— WORK ORDER —
Find every line of the listing below where "cyan" appears, and copy it.

— DATA IN THIS EXERCISE —

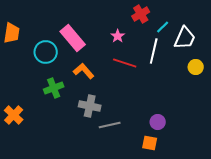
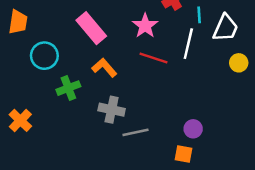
cyan line: (163, 27) -> (199, 15), turned -48
pink star: (118, 36) -> (145, 26), size x1.5
cyan circle: (46, 52) -> (44, 56), moved

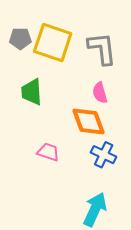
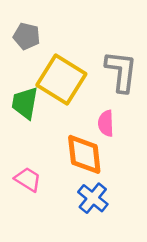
yellow square: (53, 43) -> (61, 80), moved

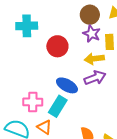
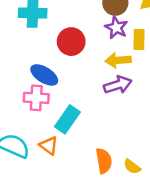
blue ellipse: (67, 85) -> (44, 75), moved
pink cross: (33, 102) -> (36, 98), moved

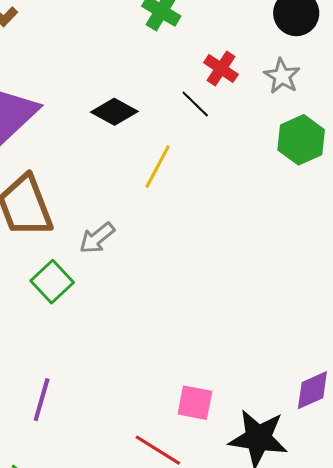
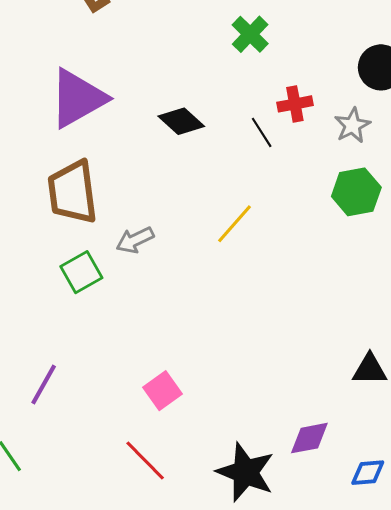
red cross: (221, 69) -> (295, 104), turned 32
yellow line: (158, 167) -> (235, 224), moved
pink square: (195, 403) -> (163, 391), moved, turned 30

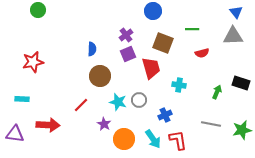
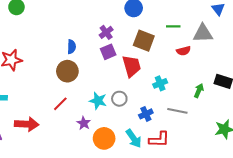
gray triangle: (233, 36) -> (203, 33), moved
brown circle: (100, 76) -> (67, 71), moved
cyan cross: (179, 85) -> (160, 83), turned -32
gray line: (211, 124) -> (177, 111), moved
red L-shape: (178, 140) -> (159, 139), turned 100

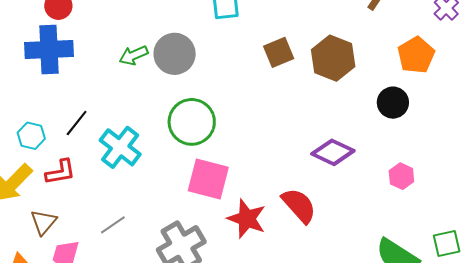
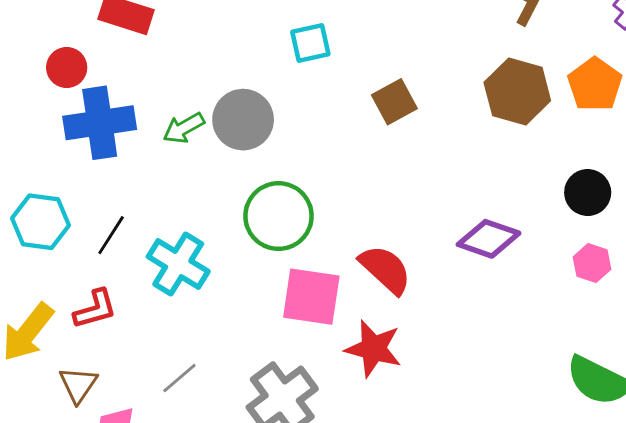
blue cross: (49, 49) -> (100, 123), moved
brown hexagon: (333, 58) -> (517, 92), moved
black circle: (393, 103) -> (588, 193), moved
cyan hexagon: (31, 136) -> (41, 222), moved, size x1.4
red semicircle: (299, 205) -> (385, 269), moved

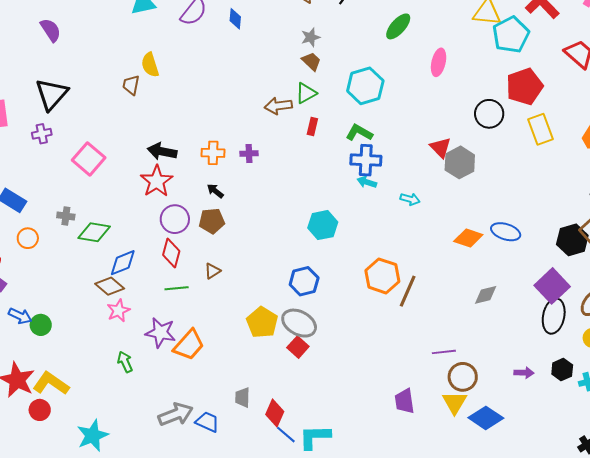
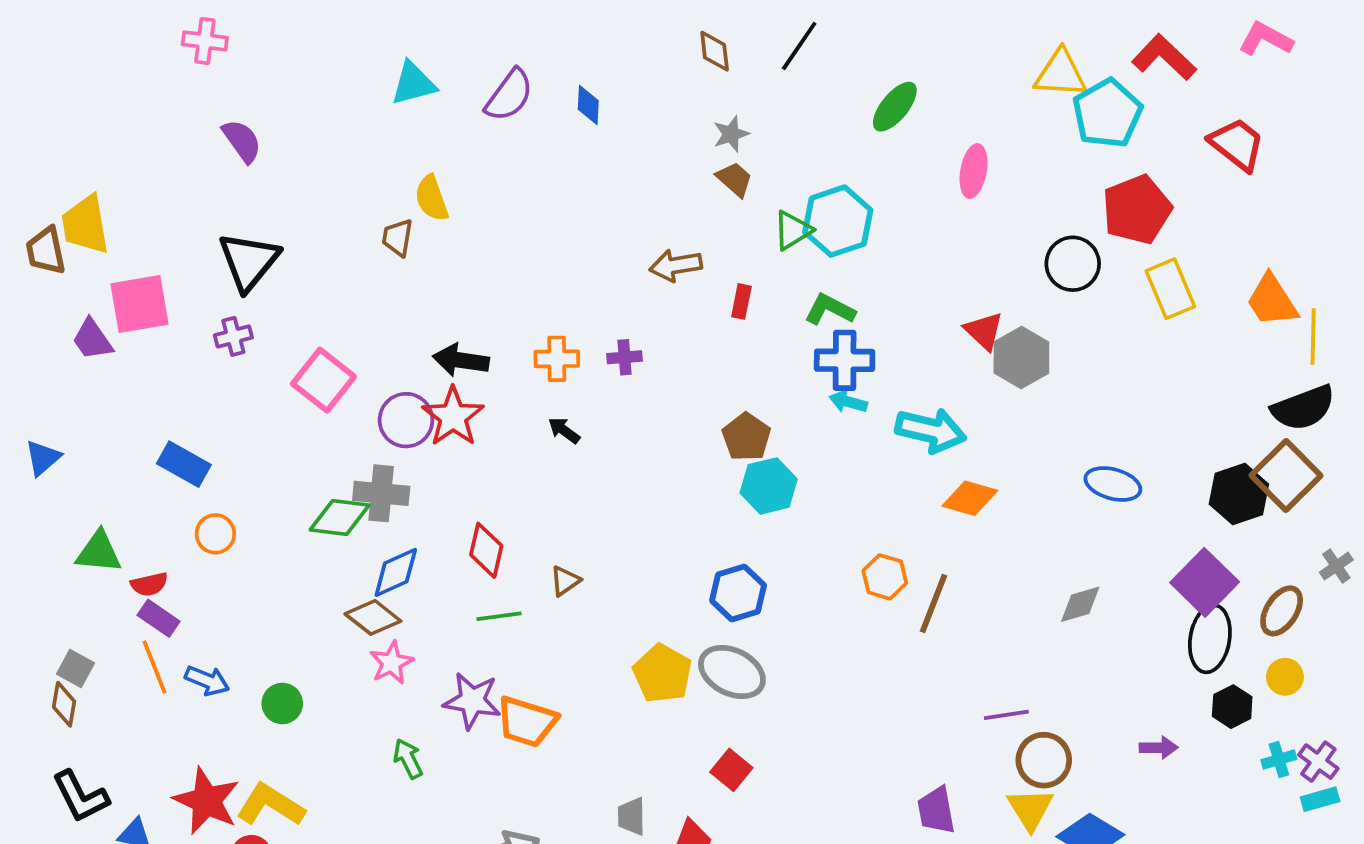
green triangle: (306, 93) -> (793, 230), moved
cyan arrow: (410, 199) -> (931, 430), size x1.8
gray cross: (66, 216) -> (381, 493), moved, size x1.6
purple circle: (175, 219) -> (406, 420), moved
brown pentagon: (212, 221) -> (746, 437), moved, turned -30
orange diamond: (468, 238) -> (970, 498), moved
orange hexagon: (382, 276) -> (885, 577), size x0.7
green circle: (41, 325) -> (282, 703), moved
orange trapezoid: (189, 345) -> (527, 722), turned 68
red square: (298, 347) -> (731, 770), moved
black hexagon: (562, 370) -> (1232, 707), moved

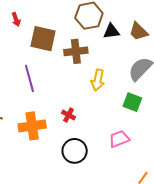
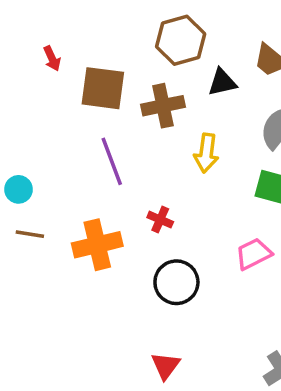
black triangle: (111, 31) -> (222, 82), moved
purple line: (29, 78) -> (112, 161), moved

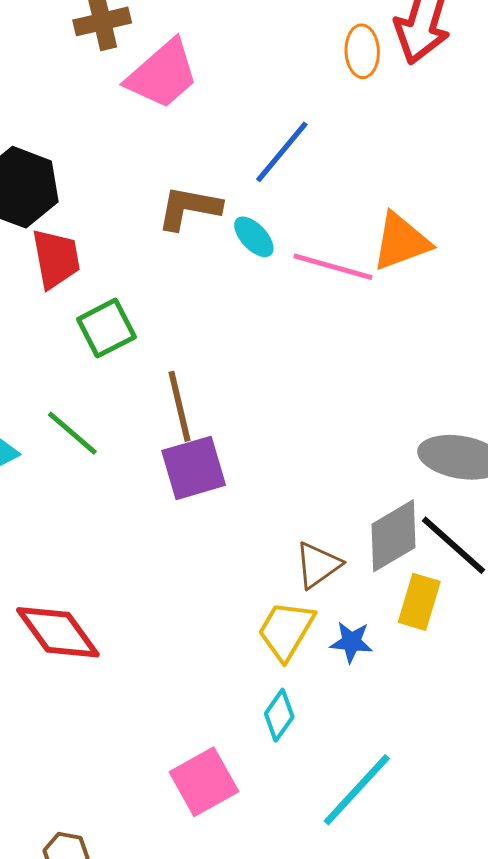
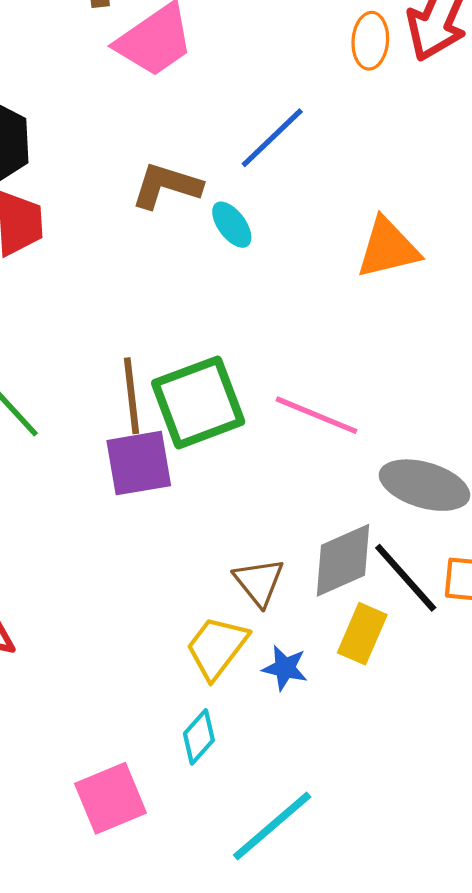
pink line: (333, 267) -> (316, 415), moved
green square: (106, 328) -> (198, 402), moved, size x1.5
brown triangle: (318, 565) -> (259, 582), turned -40

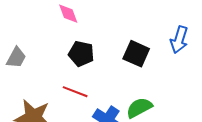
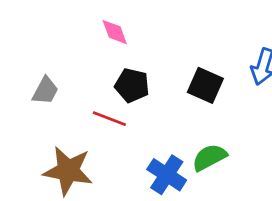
red line: (75, 92) -> (109, 119), moved

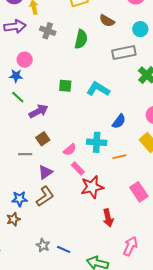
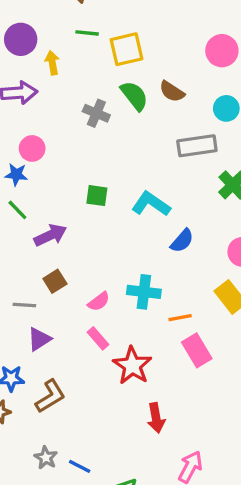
gray cross: (48, 31) -> (96, 113), moved
green semicircle: (81, 39) -> (134, 96), moved, turned -54
blue semicircle: (119, 121) -> (182, 241), moved
pink rectangle: (78, 169) -> (98, 338), moved
purple triangle: (45, 172) -> (39, 339), moved
red star: (92, 187) -> (132, 366), turned -30
pink rectangle: (139, 192) -> (197, 350), moved
brown L-shape: (45, 196) -> (50, 396), moved

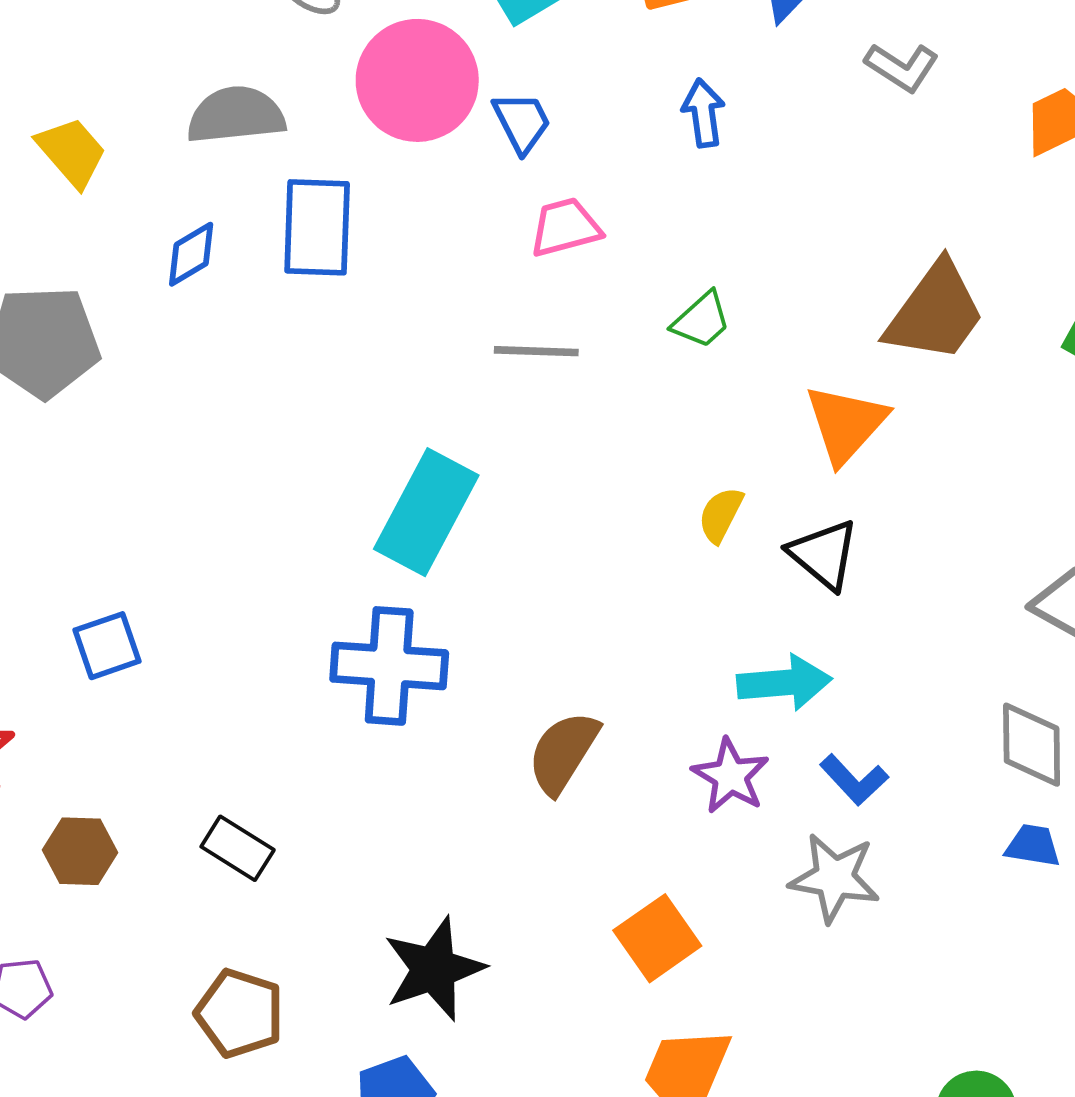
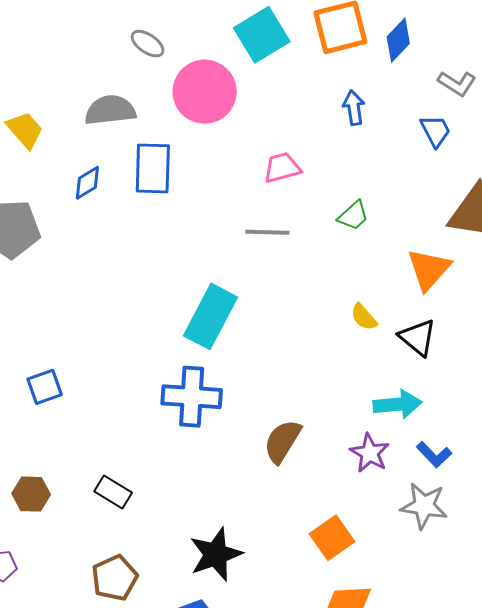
blue trapezoid: (522, 122) -> (435, 131), moved
yellow semicircle: (721, 515) -> (364, 317), turned -68
brown pentagon: (240, 1013) -> (115, 578), turned 30

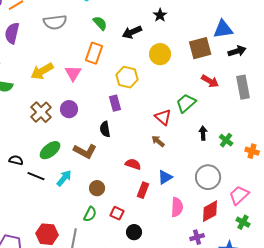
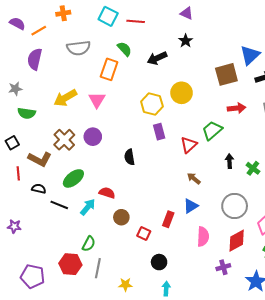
blue triangle: (223, 29) -> (250, 55), turned -35
orange rectangle: (94, 53) -> (109, 69), moved
yellow circle: (160, 54) -> (182, 93), moved
red arrow: (210, 81) -> (237, 108), turned -36
purple rectangle: (115, 103) -> (159, 132), moved
red triangle: (163, 117) -> (189, 145), turned 36
brown arrow: (158, 141) -> (194, 178), moved
brown L-shape: (85, 151) -> (40, 159), moved
red semicircle: (133, 164) -> (107, 193), moved
red square: (117, 213) -> (144, 234), moved
green semicircle: (90, 214) -> (89, 244), moved

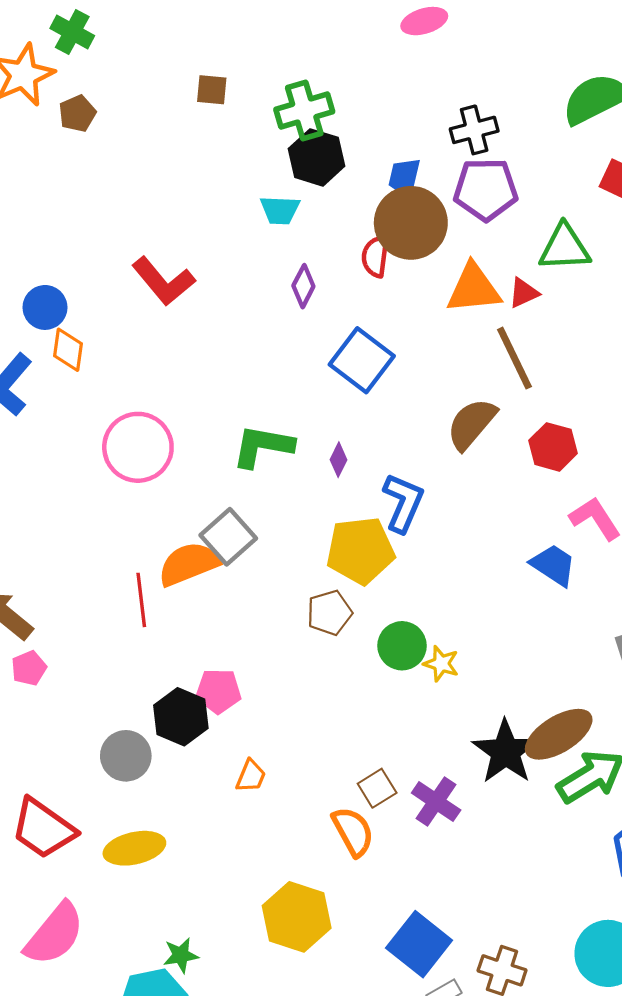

— WRITTEN ANSWER —
cyan line: (163, 27) -> (199, 15), turned -48
cyan circle: (46, 52) -> (44, 56), moved
cyan cross: (179, 85) -> (160, 83), turned -32
cyan hexagon: (31, 136) -> (41, 222), moved, size x1.4
cyan arrow: (410, 199) -> (931, 430), size x1.8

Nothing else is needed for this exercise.